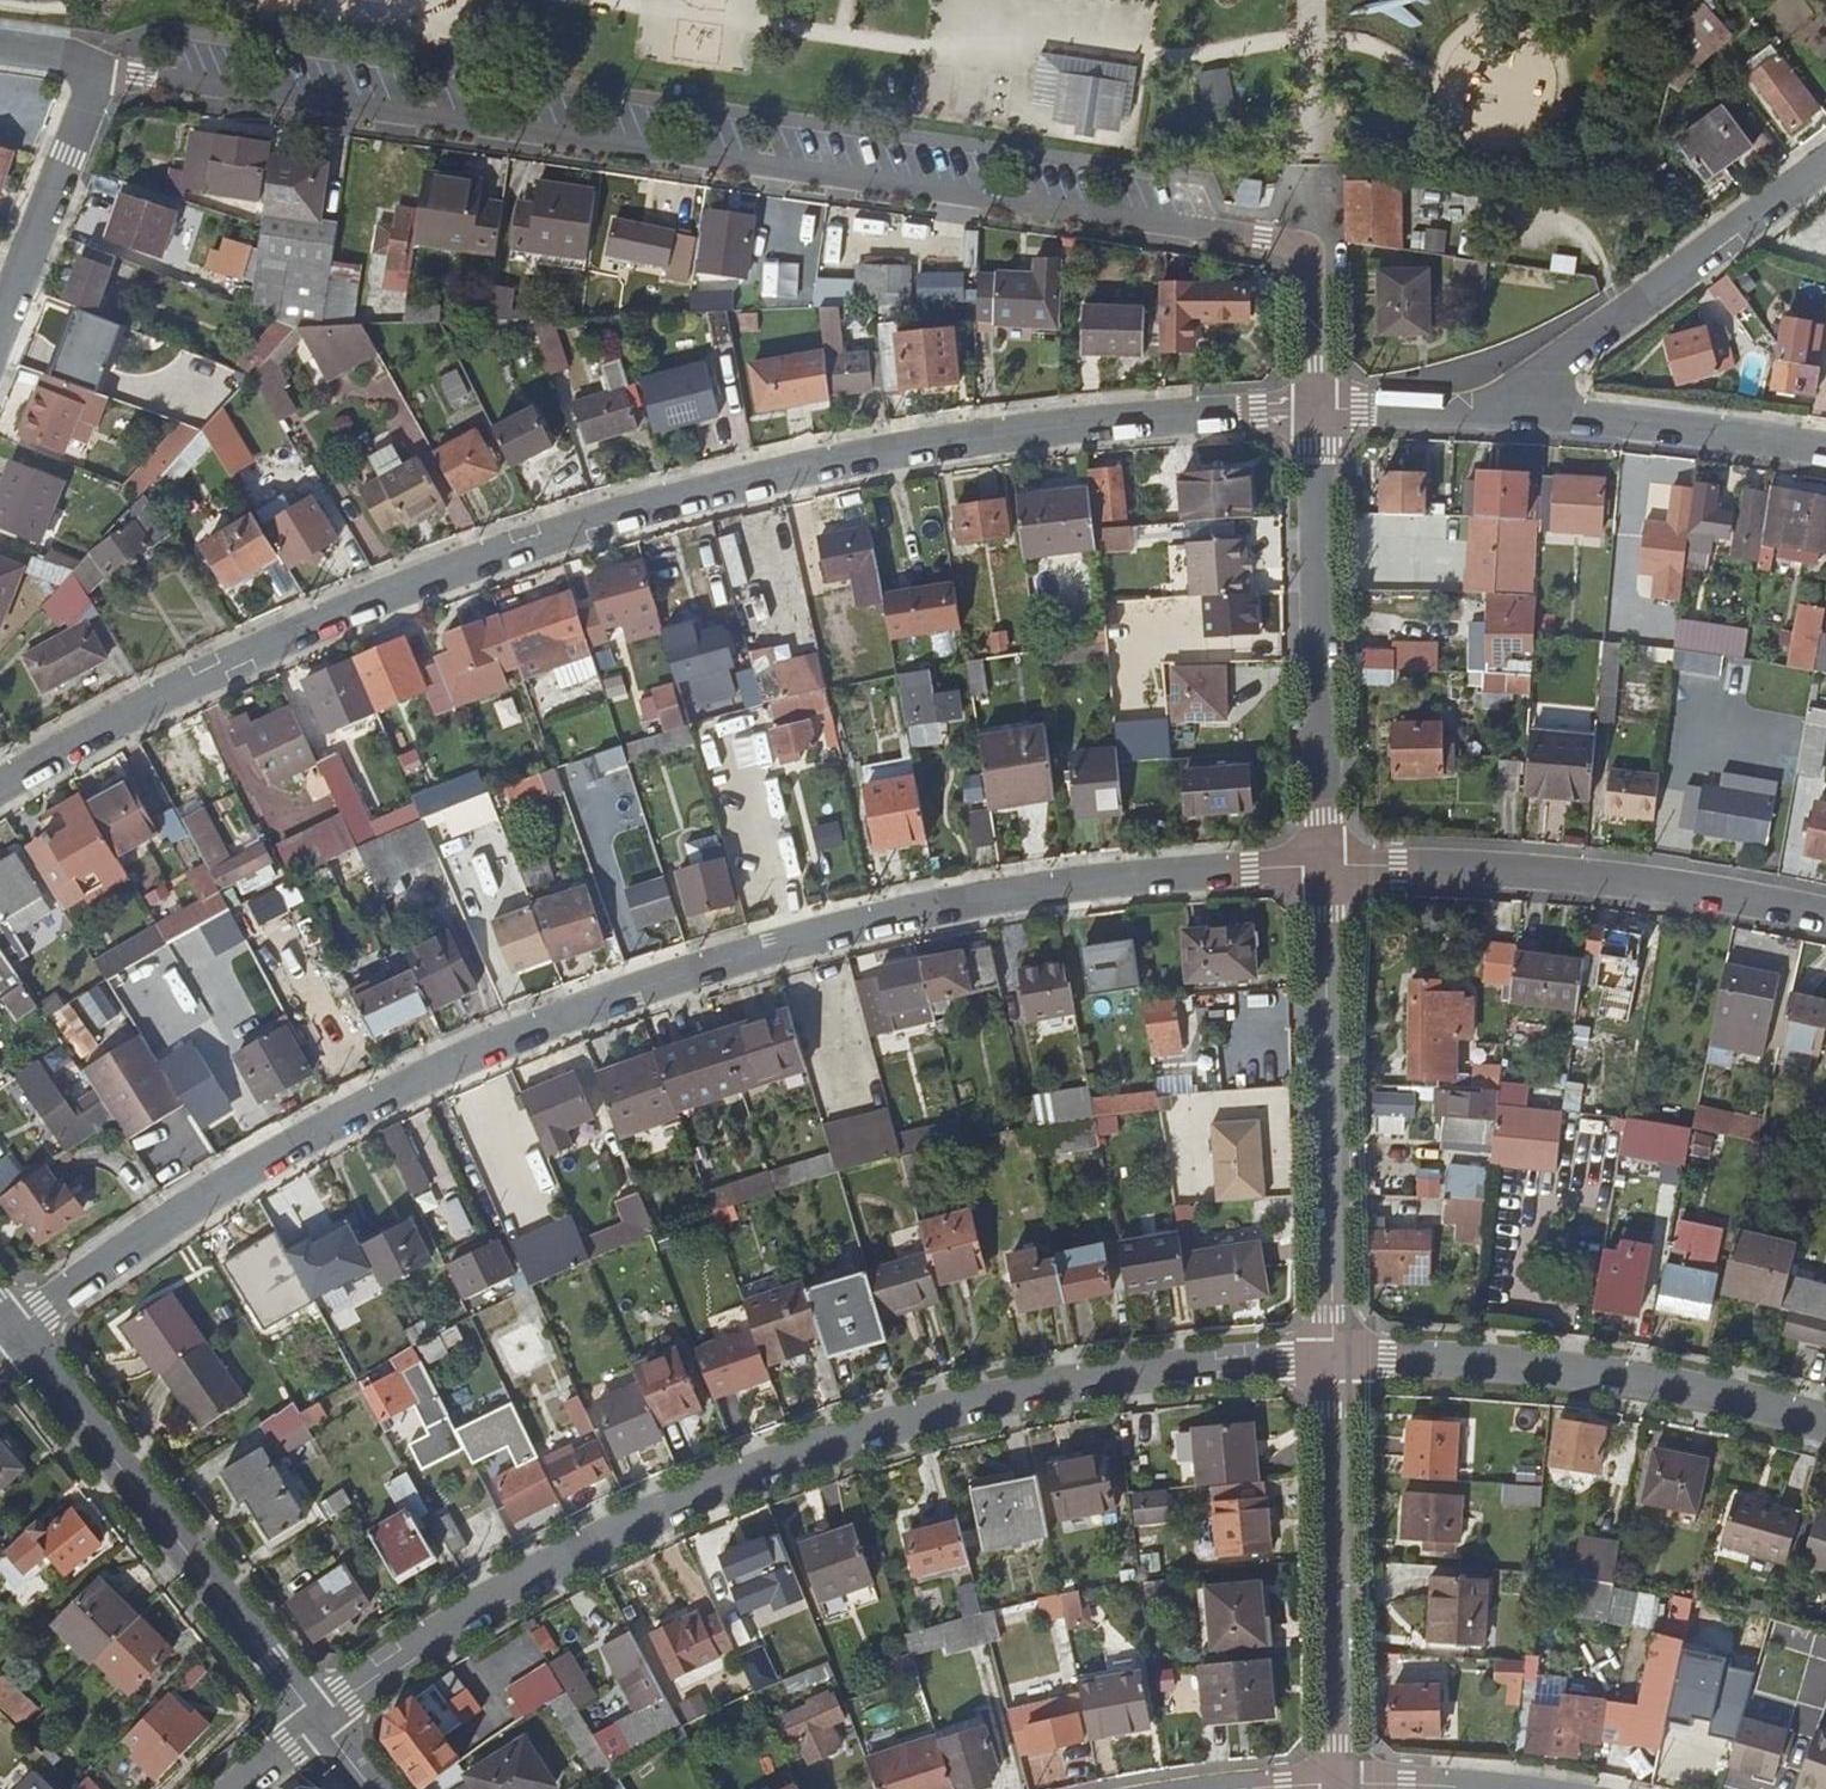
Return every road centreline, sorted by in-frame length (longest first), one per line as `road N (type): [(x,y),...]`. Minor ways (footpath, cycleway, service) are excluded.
road 1 (residential): [(15,1333),(311,1137),(585,1008),(870,921),(1122,880),(1323,866)]
road 2 (residential): [(0,785),(286,635),(548,537),(810,467),(1087,423),(1316,410)]
road 3 (residential): [(1316,410),(1313,258),(105,73)]
road 4 (residential): [(318,1721),(478,1612),(599,1542),(781,1466),(971,1410),(1175,1373),(1333,1359)]
road 5 (residential): [(1323,866),(1563,875),(1825,916)]
road 6 (residential): [(1333,1359),(1640,1383),(1825,1426)]
road 7 (residential): [(1323,866),(1333,1359)]
road 8 (residential): [(15,1333),(318,1721)]
road 9 (residential): [(1316,410),(1323,866)]
road 10 (residential): [(1825,162),(1481,415)]
road 11 (residential): [(1333,1359),(1341,1784)]
road 12 (residential): [(1481,415),(1576,419),(1825,451)]
road 13 (residential): [(0,331),(105,73)]
road 14 (residential): [(1316,410),(1481,415)]
road 15 (residential): [(1341,1784),(1479,1788)]

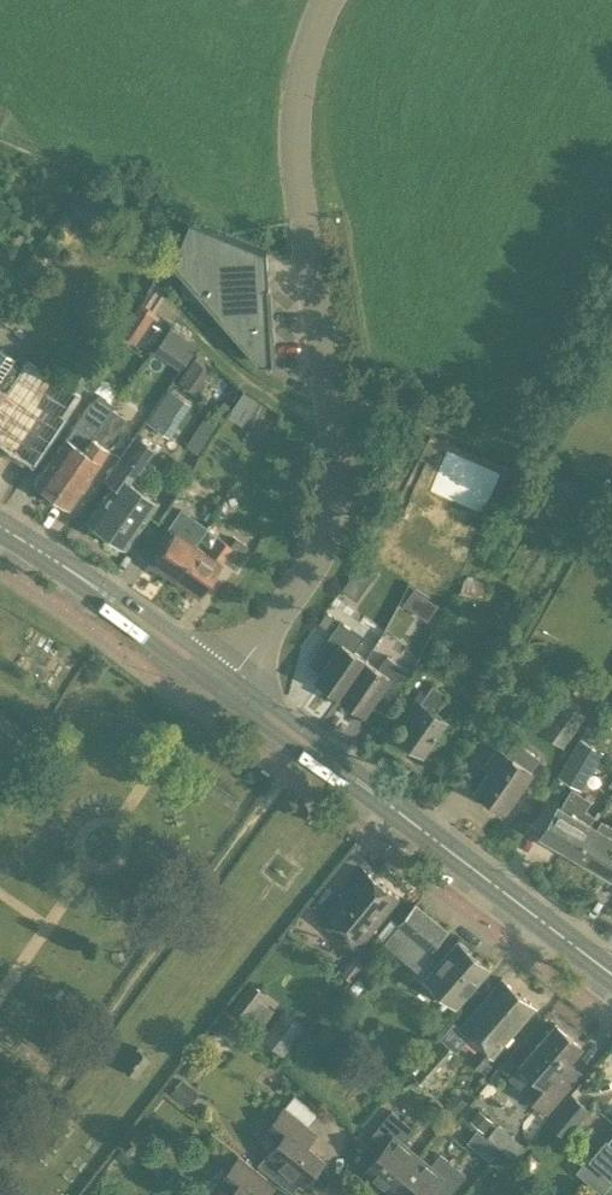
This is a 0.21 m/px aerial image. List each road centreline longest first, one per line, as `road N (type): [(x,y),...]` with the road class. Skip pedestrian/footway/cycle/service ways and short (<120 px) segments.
road 1 (residential): [(231,690),(309,567),(334,506),(297,166),(301,67),(328,0)]
road 2 (track): [(288,779),(0,1177)]
road 3 (secondary): [(611,976),(231,690)]
road 4 (track): [(332,442),(381,412),(611,506)]
road 5 (secondary): [(231,690),(0,520)]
= = = = =
> Required work:
Output the data verbatim, images excluded.

> Task output:
Return every road centreline, sorted by in-frame length (longest first), one per line as `road N (type): [(x,y),...]`. Minor ways (footpath, cycleway, service) are excluded.
road 1 (residential): [(15,1333),(311,1137),(585,1008),(870,921),(1122,880),(1323,866)]
road 2 (residential): [(0,785),(286,635),(548,537),(810,467),(1087,423),(1316,410)]
road 3 (residential): [(1316,410),(1313,258),(105,73)]
road 4 (residential): [(318,1721),(478,1612),(599,1542),(781,1466),(971,1410),(1175,1373),(1333,1359)]
road 5 (residential): [(1323,866),(1563,875),(1825,916)]
road 6 (residential): [(1333,1359),(1640,1383),(1825,1426)]
road 7 (residential): [(1323,866),(1333,1359)]
road 8 (residential): [(15,1333),(318,1721)]
road 9 (residential): [(1316,410),(1323,866)]
road 10 (residential): [(1825,162),(1481,415)]
road 11 (residential): [(1333,1359),(1341,1784)]
road 12 (residential): [(1481,415),(1576,419),(1825,451)]
road 13 (residential): [(0,331),(105,73)]
road 14 (residential): [(1316,410),(1481,415)]
road 15 (residential): [(1341,1784),(1479,1788)]

This is a 0.21 m/px aerial image. List each road centreline longest first, one per line, as `road N (type): [(x,y),...]` with the road class. Skip pedestrian/footway/cycle/service ways and short (<120 px) segments.
road 1 (residential): [(231,690),(309,567),(334,506),(297,166),(301,67),(328,0)]
road 2 (track): [(288,779),(0,1177)]
road 3 (secondary): [(611,976),(231,690)]
road 4 (track): [(332,442),(381,412),(611,506)]
road 5 (secondary): [(231,690),(0,520)]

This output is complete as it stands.